Task — Your answer should be the lines of the data below that contain "shifted".

Source data —
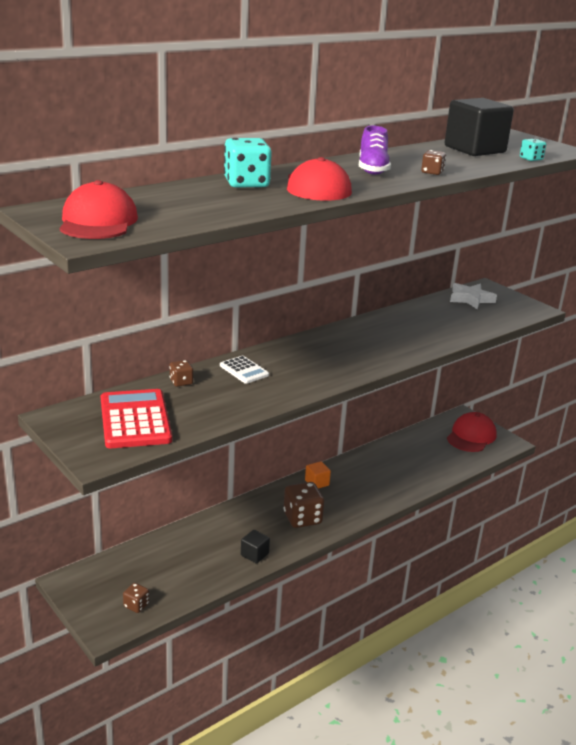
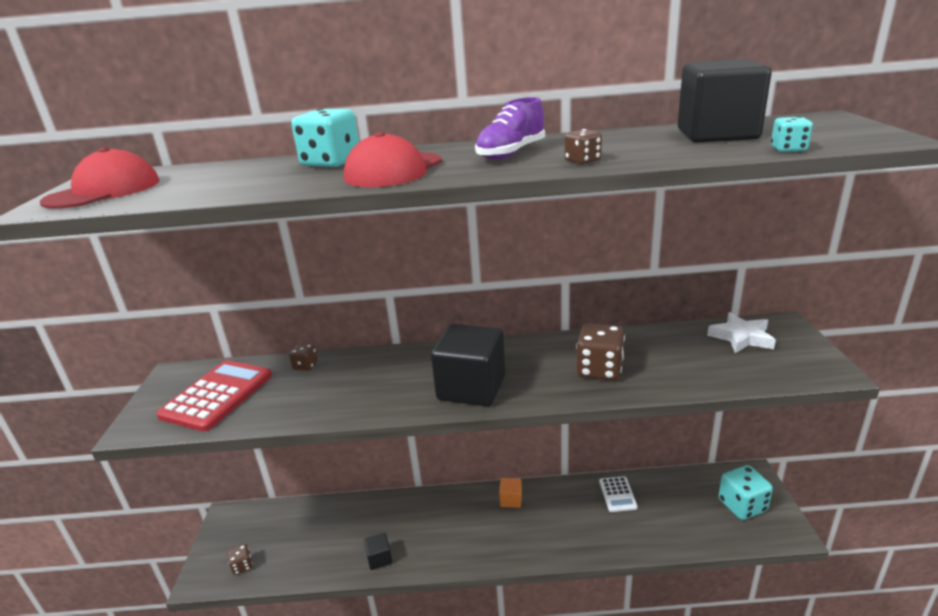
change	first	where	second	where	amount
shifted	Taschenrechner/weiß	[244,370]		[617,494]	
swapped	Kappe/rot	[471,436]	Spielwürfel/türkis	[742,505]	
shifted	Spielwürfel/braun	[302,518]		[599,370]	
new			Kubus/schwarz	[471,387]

Task output —
shifted	Taschenrechner/weiß	[244,370]		[617,494]	
shifted	Spielwürfel/braun	[302,518]		[599,370]	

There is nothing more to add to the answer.